____ EXERCISE DATA

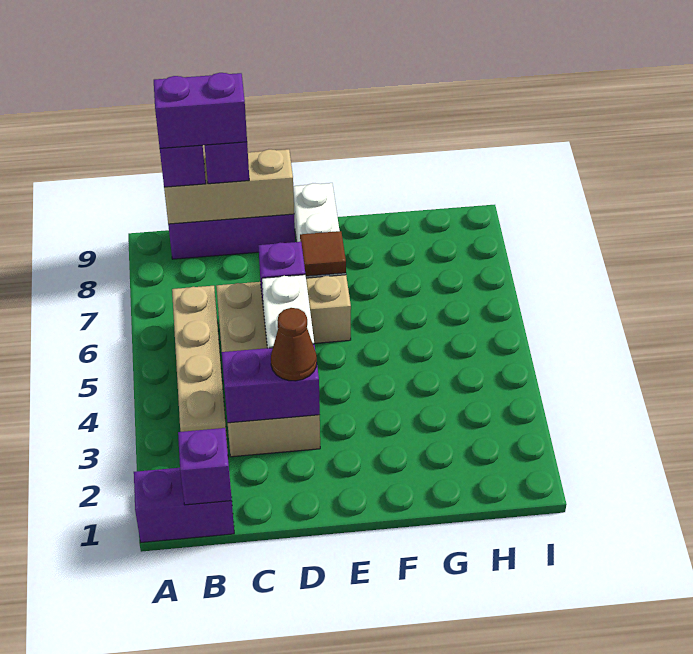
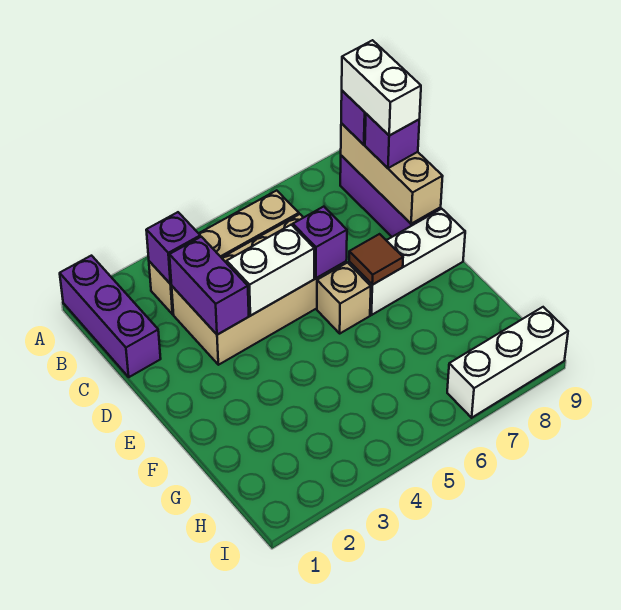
purple brick A1:B1 level 1 -> purple brick A1:C1 level 1
purple brick B1 level 2 -> purple brick B3 level 2
purple brick B9:C9 level 4 -> white brick B9:C9 level 4
brown cone D3 level 3 -> none
none -> white brick I7:I9 level 1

________

TASK: Please print each entry exactly as it stands, without the pictures.

TASK RESPONSE:
purple brick A1:B1 level 1 -> purple brick A1:C1 level 1
purple brick B1 level 2 -> purple brick B3 level 2
purple brick B9:C9 level 4 -> white brick B9:C9 level 4
brown cone D3 level 3 -> none
none -> white brick I7:I9 level 1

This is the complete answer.